▶ [WORK TO DO]: Tally the lines in the rows below that contain the string "number", and reply with the count alone.

═══ INFORMATION PROVIDED

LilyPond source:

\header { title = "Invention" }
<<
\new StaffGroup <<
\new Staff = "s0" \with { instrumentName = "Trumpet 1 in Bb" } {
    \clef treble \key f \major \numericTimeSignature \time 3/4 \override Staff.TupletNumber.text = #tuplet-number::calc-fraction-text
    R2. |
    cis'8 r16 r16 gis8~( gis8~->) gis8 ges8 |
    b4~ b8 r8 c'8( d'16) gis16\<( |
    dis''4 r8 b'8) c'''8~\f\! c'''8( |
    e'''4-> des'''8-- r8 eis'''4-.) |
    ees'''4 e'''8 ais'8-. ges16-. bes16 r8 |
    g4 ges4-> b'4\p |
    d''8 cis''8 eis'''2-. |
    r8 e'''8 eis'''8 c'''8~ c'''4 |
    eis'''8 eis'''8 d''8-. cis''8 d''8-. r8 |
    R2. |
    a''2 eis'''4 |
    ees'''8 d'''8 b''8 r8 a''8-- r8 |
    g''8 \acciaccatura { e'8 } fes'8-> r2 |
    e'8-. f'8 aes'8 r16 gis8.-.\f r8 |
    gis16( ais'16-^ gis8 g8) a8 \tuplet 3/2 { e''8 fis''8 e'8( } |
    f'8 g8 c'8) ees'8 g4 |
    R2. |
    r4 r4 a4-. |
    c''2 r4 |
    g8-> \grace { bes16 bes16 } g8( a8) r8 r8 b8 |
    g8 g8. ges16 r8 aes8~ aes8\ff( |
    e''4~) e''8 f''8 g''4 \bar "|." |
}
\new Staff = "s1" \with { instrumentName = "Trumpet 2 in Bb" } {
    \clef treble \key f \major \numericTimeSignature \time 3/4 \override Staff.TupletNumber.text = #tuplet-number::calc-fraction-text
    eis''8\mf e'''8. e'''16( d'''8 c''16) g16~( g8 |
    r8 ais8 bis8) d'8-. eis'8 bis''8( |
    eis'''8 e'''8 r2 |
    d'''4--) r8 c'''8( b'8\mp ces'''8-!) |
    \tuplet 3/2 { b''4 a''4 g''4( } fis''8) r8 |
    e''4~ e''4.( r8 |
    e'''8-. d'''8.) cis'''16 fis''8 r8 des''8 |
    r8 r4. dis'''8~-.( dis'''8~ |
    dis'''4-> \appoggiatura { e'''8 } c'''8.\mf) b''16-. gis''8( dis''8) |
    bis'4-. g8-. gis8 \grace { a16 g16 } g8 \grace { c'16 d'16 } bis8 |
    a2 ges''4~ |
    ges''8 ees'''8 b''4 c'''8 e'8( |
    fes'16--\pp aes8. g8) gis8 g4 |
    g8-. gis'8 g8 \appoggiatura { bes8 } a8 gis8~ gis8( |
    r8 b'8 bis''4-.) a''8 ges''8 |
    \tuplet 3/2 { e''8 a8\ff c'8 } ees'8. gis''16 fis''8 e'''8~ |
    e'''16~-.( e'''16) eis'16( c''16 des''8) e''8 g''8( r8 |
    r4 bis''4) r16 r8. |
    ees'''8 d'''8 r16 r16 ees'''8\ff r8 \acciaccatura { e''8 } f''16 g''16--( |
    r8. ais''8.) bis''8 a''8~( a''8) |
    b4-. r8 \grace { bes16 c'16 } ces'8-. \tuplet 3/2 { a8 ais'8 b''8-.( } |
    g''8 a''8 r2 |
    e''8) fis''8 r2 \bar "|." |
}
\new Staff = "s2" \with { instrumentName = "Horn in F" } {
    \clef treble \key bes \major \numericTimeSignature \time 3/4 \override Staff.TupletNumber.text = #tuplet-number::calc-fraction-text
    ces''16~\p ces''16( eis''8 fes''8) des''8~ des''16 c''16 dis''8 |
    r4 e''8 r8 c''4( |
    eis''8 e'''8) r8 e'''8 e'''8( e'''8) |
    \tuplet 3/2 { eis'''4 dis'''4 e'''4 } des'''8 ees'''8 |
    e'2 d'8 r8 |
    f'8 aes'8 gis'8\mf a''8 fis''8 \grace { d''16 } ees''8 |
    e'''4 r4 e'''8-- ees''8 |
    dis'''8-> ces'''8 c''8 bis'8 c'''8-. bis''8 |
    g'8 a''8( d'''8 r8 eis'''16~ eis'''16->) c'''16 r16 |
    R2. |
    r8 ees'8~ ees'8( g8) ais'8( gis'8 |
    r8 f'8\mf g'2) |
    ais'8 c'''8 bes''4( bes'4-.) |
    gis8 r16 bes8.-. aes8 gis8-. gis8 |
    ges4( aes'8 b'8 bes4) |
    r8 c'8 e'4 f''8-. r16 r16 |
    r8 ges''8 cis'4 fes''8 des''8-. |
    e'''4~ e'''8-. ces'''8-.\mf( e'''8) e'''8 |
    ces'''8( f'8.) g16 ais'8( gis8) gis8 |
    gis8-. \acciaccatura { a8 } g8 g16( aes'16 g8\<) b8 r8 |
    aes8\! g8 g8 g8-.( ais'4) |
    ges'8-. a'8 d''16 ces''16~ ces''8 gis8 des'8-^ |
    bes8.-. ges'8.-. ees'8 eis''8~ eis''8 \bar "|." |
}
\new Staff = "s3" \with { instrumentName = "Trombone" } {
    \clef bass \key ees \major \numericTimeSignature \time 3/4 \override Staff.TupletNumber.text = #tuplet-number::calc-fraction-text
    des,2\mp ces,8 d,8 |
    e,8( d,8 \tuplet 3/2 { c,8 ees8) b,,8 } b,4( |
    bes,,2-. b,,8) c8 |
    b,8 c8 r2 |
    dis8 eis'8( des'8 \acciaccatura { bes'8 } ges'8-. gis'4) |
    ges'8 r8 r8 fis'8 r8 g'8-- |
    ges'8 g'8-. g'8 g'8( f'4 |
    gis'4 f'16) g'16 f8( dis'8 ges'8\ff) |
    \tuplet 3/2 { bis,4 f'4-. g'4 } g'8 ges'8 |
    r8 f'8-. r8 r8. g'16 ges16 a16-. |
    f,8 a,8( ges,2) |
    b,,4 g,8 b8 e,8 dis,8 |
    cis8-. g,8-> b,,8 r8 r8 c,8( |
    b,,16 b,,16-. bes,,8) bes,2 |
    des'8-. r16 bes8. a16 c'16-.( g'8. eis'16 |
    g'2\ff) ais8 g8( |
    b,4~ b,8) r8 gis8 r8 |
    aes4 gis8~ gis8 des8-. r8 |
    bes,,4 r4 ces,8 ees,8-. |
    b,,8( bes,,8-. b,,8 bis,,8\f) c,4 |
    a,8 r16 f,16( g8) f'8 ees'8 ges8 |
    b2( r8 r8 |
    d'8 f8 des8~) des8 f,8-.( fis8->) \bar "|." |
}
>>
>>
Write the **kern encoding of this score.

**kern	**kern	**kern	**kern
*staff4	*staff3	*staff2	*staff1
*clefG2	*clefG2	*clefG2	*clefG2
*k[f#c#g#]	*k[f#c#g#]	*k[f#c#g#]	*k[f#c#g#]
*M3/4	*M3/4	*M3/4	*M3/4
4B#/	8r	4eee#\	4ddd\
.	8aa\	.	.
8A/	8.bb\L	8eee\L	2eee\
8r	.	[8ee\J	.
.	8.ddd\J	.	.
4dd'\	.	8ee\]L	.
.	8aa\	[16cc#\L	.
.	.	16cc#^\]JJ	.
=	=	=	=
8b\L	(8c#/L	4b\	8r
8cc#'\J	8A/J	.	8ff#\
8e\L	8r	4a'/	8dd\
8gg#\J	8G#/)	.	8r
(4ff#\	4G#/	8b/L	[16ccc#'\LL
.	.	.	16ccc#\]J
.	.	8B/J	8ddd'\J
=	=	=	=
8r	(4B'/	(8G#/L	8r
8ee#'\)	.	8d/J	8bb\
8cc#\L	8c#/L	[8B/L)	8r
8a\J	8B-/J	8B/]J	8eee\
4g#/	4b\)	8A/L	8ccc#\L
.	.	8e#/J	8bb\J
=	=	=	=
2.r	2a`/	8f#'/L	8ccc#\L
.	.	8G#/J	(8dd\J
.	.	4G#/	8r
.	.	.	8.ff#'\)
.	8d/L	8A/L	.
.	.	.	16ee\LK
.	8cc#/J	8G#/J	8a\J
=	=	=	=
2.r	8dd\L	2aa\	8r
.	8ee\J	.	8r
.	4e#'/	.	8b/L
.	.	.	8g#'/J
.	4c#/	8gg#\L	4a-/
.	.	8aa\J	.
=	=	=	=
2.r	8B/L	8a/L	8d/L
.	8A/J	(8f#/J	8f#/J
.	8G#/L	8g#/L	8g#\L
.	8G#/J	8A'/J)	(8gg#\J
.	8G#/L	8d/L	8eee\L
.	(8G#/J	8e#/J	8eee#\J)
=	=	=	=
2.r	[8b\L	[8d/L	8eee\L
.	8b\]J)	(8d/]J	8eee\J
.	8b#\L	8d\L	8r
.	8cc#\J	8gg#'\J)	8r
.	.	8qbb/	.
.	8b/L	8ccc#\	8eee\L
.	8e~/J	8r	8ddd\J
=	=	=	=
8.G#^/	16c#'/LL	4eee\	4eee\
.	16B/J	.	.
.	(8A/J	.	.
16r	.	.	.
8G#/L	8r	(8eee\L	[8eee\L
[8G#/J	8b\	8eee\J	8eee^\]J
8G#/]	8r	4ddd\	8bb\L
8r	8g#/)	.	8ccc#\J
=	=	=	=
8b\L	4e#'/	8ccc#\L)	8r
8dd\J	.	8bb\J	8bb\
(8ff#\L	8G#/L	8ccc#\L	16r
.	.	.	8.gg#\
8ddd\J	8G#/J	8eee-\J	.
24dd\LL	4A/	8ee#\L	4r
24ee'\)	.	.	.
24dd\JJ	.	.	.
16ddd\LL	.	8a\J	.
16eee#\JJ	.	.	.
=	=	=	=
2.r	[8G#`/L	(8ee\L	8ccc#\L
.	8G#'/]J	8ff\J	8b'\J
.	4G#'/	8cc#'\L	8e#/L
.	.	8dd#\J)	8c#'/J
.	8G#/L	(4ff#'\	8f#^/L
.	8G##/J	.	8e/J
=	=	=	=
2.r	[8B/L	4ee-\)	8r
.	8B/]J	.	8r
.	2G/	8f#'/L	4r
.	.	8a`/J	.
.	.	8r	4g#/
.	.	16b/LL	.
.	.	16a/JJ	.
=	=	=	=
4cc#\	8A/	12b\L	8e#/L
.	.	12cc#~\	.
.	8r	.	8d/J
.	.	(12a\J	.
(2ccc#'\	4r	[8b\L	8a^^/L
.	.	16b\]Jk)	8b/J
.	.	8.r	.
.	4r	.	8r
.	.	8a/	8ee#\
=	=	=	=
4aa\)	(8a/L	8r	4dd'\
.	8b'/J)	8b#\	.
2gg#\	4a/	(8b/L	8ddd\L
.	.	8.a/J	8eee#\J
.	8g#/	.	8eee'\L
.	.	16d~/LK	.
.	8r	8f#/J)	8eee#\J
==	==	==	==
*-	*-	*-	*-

══════

▶ [WRITTEN RESPONSE]: 4